TASK OBJECTIVE
For the entries below, repeat exactly each line starting with the one that contains "camera: 20 degrees left, 10 degrees down" and going on through the one that contains "(613, 297) = (938, 265): purple", and no others.

EXERCISE MATERIAL

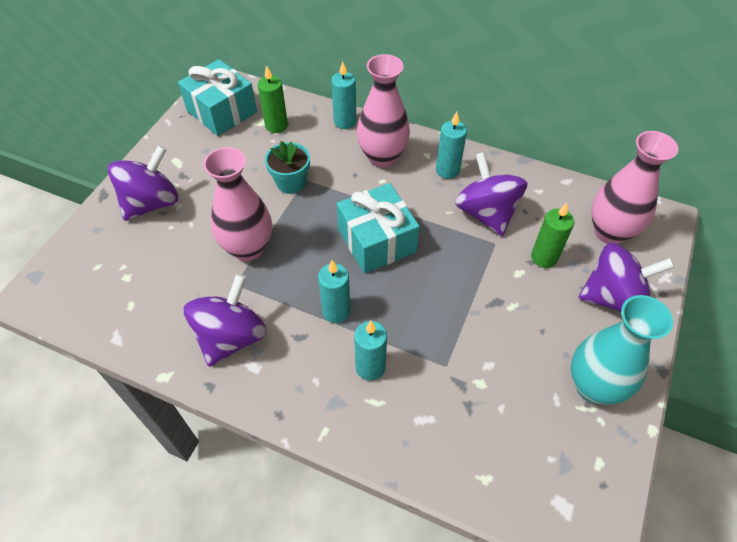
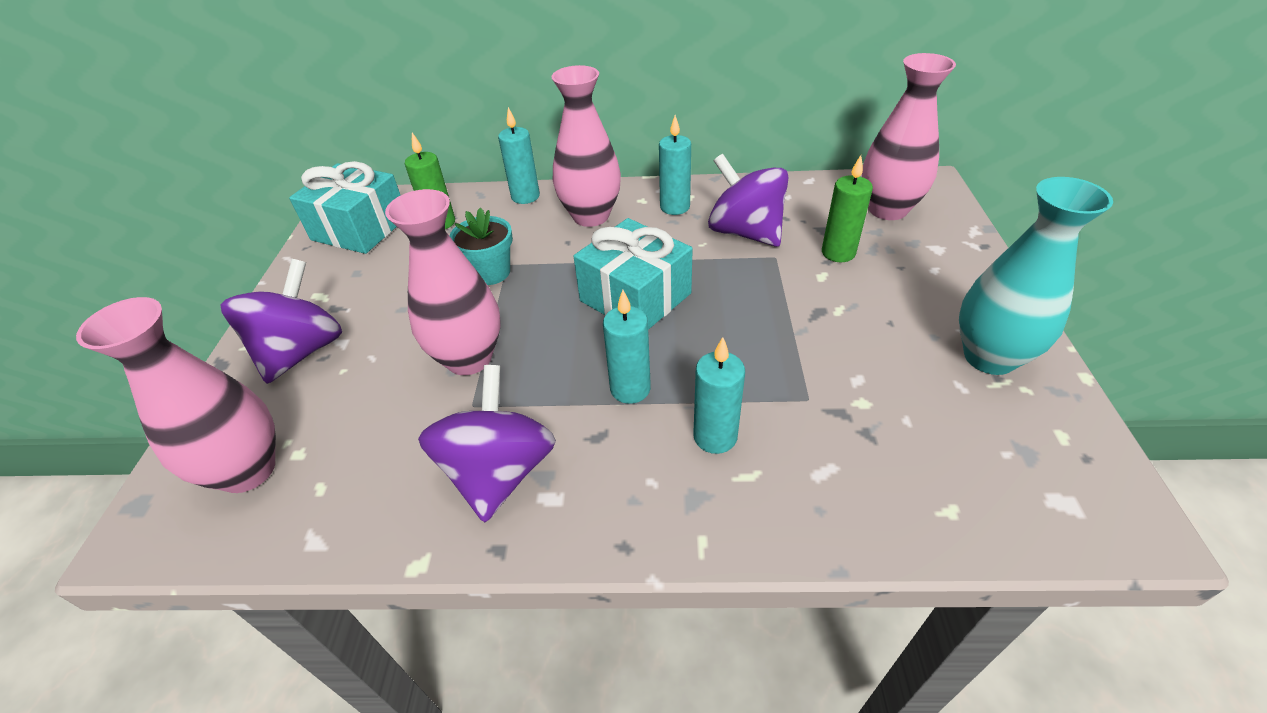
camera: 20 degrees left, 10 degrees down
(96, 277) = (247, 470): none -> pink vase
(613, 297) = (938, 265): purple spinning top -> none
* * *
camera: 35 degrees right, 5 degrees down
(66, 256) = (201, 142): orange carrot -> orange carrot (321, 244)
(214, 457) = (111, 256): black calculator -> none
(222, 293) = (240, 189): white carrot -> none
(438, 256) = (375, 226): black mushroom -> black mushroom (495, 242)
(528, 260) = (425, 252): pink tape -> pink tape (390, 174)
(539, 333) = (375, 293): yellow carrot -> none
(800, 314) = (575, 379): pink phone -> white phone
==
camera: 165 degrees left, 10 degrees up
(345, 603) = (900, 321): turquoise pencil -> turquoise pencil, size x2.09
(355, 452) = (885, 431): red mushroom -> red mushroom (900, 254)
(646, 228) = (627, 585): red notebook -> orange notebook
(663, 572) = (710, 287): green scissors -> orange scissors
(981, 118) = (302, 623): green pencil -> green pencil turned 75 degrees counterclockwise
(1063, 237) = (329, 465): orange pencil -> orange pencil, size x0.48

EXERCISE SOLUTION
camera: 20 degrees left, 10 degrees down
(96, 277) = (247, 470): none -> pink vase
(613, 297) = (938, 265): purple spinning top -> none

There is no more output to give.